▶ [Stored items from a collection]
________

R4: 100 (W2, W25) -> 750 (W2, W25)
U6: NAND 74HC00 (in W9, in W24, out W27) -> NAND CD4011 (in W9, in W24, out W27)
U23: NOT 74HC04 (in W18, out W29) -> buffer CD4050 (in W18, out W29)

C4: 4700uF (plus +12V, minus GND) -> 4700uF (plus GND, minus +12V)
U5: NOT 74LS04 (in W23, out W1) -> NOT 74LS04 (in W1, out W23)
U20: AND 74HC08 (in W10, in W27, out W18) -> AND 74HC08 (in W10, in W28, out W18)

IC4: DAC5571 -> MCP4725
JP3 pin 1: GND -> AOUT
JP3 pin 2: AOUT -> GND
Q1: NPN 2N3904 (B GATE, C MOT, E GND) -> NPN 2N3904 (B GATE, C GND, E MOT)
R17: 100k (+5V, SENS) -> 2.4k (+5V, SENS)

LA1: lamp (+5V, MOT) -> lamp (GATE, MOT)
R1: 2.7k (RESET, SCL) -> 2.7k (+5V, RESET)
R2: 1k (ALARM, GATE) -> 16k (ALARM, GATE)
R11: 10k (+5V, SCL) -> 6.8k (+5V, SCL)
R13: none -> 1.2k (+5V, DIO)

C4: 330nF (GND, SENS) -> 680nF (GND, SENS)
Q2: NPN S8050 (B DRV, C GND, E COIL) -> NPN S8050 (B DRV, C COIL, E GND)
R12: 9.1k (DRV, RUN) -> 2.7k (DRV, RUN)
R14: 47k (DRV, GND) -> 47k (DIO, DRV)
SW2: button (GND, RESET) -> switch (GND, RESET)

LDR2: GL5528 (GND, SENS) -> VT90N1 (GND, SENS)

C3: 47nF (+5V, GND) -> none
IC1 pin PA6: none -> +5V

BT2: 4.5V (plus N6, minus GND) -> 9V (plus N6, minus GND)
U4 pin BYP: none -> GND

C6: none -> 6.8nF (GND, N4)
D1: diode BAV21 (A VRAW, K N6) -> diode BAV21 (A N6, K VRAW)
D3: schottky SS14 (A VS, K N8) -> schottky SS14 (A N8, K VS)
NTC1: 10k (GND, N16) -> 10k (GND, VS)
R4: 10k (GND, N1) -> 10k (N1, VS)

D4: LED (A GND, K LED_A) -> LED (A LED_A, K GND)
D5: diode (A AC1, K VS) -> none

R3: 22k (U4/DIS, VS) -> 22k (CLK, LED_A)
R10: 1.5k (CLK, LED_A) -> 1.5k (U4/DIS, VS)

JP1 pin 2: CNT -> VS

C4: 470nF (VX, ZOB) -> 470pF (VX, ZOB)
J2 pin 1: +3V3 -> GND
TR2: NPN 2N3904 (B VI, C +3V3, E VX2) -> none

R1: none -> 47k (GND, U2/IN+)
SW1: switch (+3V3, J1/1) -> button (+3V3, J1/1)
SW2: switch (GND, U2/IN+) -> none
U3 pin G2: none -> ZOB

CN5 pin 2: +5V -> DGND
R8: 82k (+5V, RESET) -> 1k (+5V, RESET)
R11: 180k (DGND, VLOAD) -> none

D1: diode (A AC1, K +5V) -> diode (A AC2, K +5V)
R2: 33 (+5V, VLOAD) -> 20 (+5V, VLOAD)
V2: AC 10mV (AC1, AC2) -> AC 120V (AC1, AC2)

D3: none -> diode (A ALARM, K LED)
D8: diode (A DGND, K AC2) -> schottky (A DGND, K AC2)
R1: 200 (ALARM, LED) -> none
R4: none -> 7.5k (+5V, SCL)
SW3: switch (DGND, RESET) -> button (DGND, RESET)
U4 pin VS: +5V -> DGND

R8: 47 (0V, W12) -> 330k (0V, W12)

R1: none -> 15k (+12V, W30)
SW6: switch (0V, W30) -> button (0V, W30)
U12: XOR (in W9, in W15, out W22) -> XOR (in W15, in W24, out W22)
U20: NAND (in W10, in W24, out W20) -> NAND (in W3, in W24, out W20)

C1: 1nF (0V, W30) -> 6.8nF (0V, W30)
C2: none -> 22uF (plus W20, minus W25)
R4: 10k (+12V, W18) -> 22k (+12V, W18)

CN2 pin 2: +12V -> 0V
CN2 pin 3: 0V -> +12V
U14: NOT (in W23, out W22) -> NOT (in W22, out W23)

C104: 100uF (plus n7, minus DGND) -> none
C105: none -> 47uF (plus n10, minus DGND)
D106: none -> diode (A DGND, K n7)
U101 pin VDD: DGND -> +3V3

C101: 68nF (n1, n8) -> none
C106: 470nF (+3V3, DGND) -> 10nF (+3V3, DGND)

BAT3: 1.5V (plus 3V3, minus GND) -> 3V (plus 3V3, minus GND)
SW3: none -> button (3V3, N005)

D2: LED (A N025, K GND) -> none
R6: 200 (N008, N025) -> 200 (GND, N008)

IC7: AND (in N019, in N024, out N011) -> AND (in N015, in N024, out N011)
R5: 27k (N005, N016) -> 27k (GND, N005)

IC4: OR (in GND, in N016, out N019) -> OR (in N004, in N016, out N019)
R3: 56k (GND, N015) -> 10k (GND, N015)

________

▶ [Task prompt]
Each record above is to be printed again exactly as written.

▶ [Answer area]
R4: 100 (W2, W25) -> 750 (W2, W25)
U6: NAND 74HC00 (in W9, in W24, out W27) -> NAND CD4011 (in W9, in W24, out W27)
U23: NOT 74HC04 (in W18, out W29) -> buffer CD4050 (in W18, out W29)

C4: 4700uF (plus +12V, minus GND) -> 4700uF (plus GND, minus +12V)
U5: NOT 74LS04 (in W23, out W1) -> NOT 74LS04 (in W1, out W23)
U20: AND 74HC08 (in W10, in W27, out W18) -> AND 74HC08 (in W10, in W28, out W18)

IC4: DAC5571 -> MCP4725
JP3 pin 1: GND -> AOUT
JP3 pin 2: AOUT -> GND
Q1: NPN 2N3904 (B GATE, C MOT, E GND) -> NPN 2N3904 (B GATE, C GND, E MOT)
R17: 100k (+5V, SENS) -> 2.4k (+5V, SENS)

LA1: lamp (+5V, MOT) -> lamp (GATE, MOT)
R1: 2.7k (RESET, SCL) -> 2.7k (+5V, RESET)
R2: 1k (ALARM, GATE) -> 16k (ALARM, GATE)
R11: 10k (+5V, SCL) -> 6.8k (+5V, SCL)
R13: none -> 1.2k (+5V, DIO)

C4: 330nF (GND, SENS) -> 680nF (GND, SENS)
Q2: NPN S8050 (B DRV, C GND, E COIL) -> NPN S8050 (B DRV, C COIL, E GND)
R12: 9.1k (DRV, RUN) -> 2.7k (DRV, RUN)
R14: 47k (DRV, GND) -> 47k (DIO, DRV)
SW2: button (GND, RESET) -> switch (GND, RESET)

LDR2: GL5528 (GND, SENS) -> VT90N1 (GND, SENS)

C3: 47nF (+5V, GND) -> none
IC1 pin PA6: none -> +5V

BT2: 4.5V (plus N6, minus GND) -> 9V (plus N6, minus GND)
U4 pin BYP: none -> GND

C6: none -> 6.8nF (GND, N4)
D1: diode BAV21 (A VRAW, K N6) -> diode BAV21 (A N6, K VRAW)
D3: schottky SS14 (A VS, K N8) -> schottky SS14 (A N8, K VS)
NTC1: 10k (GND, N16) -> 10k (GND, VS)
R4: 10k (GND, N1) -> 10k (N1, VS)

D4: LED (A GND, K LED_A) -> LED (A LED_A, K GND)
D5: diode (A AC1, K VS) -> none

R3: 22k (U4/DIS, VS) -> 22k (CLK, LED_A)
R10: 1.5k (CLK, LED_A) -> 1.5k (U4/DIS, VS)

JP1 pin 2: CNT -> VS

C4: 470nF (VX, ZOB) -> 470pF (VX, ZOB)
J2 pin 1: +3V3 -> GND
TR2: NPN 2N3904 (B VI, C +3V3, E VX2) -> none

R1: none -> 47k (GND, U2/IN+)
SW1: switch (+3V3, J1/1) -> button (+3V3, J1/1)
SW2: switch (GND, U2/IN+) -> none
U3 pin G2: none -> ZOB

CN5 pin 2: +5V -> DGND
R8: 82k (+5V, RESET) -> 1k (+5V, RESET)
R11: 180k (DGND, VLOAD) -> none

D1: diode (A AC1, K +5V) -> diode (A AC2, K +5V)
R2: 33 (+5V, VLOAD) -> 20 (+5V, VLOAD)
V2: AC 10mV (AC1, AC2) -> AC 120V (AC1, AC2)

D3: none -> diode (A ALARM, K LED)
D8: diode (A DGND, K AC2) -> schottky (A DGND, K AC2)
R1: 200 (ALARM, LED) -> none
R4: none -> 7.5k (+5V, SCL)
SW3: switch (DGND, RESET) -> button (DGND, RESET)
U4 pin VS: +5V -> DGND

R8: 47 (0V, W12) -> 330k (0V, W12)

R1: none -> 15k (+12V, W30)
SW6: switch (0V, W30) -> button (0V, W30)
U12: XOR (in W9, in W15, out W22) -> XOR (in W15, in W24, out W22)
U20: NAND (in W10, in W24, out W20) -> NAND (in W3, in W24, out W20)

C1: 1nF (0V, W30) -> 6.8nF (0V, W30)
C2: none -> 22uF (plus W20, minus W25)
R4: 10k (+12V, W18) -> 22k (+12V, W18)

CN2 pin 2: +12V -> 0V
CN2 pin 3: 0V -> +12V
U14: NOT (in W23, out W22) -> NOT (in W22, out W23)

C104: 100uF (plus n7, minus DGND) -> none
C105: none -> 47uF (plus n10, minus DGND)
D106: none -> diode (A DGND, K n7)
U101 pin VDD: DGND -> +3V3

C101: 68nF (n1, n8) -> none
C106: 470nF (+3V3, DGND) -> 10nF (+3V3, DGND)

BAT3: 1.5V (plus 3V3, minus GND) -> 3V (plus 3V3, minus GND)
SW3: none -> button (3V3, N005)

D2: LED (A N025, K GND) -> none
R6: 200 (N008, N025) -> 200 (GND, N008)

IC7: AND (in N019, in N024, out N011) -> AND (in N015, in N024, out N011)
R5: 27k (N005, N016) -> 27k (GND, N005)

IC4: OR (in GND, in N016, out N019) -> OR (in N004, in N016, out N019)
R3: 56k (GND, N015) -> 10k (GND, N015)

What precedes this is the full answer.